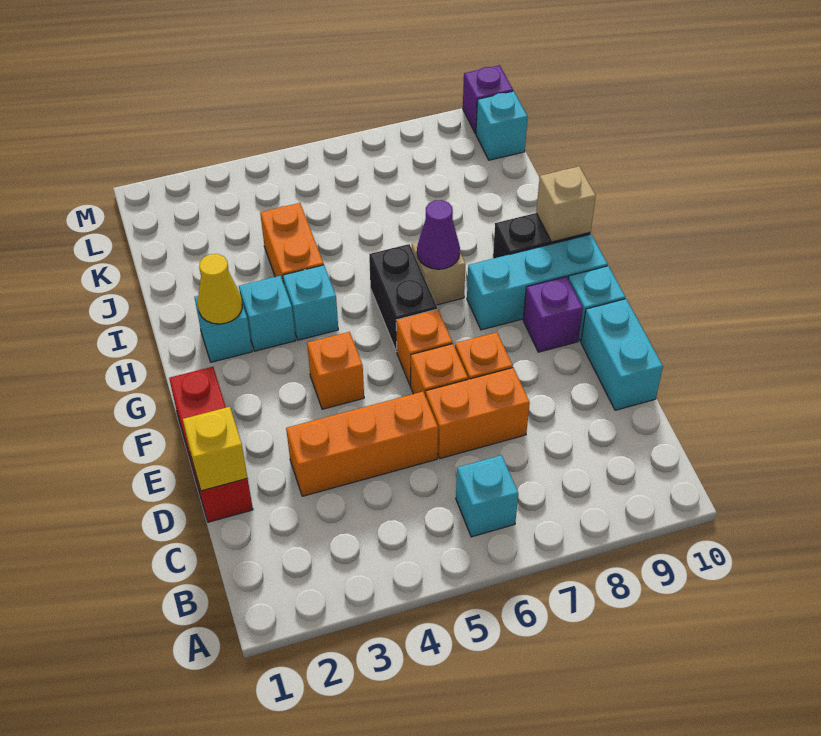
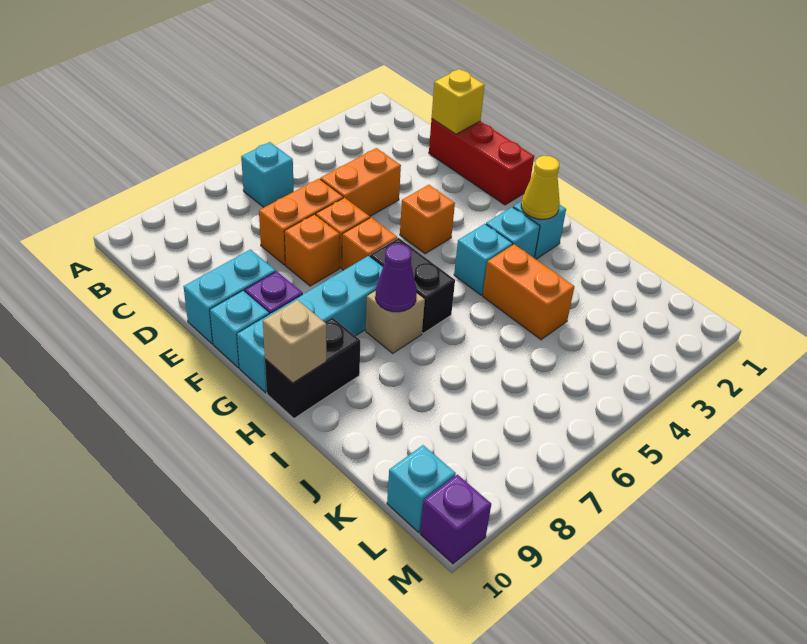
orange brick D3:D5 level 1 -> orange brick D4:D5 level 1
cyan brick D10:E10 level 1 -> cyan brick E9:E10 level 1
cyan brick G8:G10 level 1 -> cyan brick G7:G10 level 1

Task item: Working down from the line that contains "cyan brick D10:E10", retype each line exactly through the last line of the data, and give nothing else.

Your response:
cyan brick D10:E10 level 1 -> cyan brick E9:E10 level 1
cyan brick G8:G10 level 1 -> cyan brick G7:G10 level 1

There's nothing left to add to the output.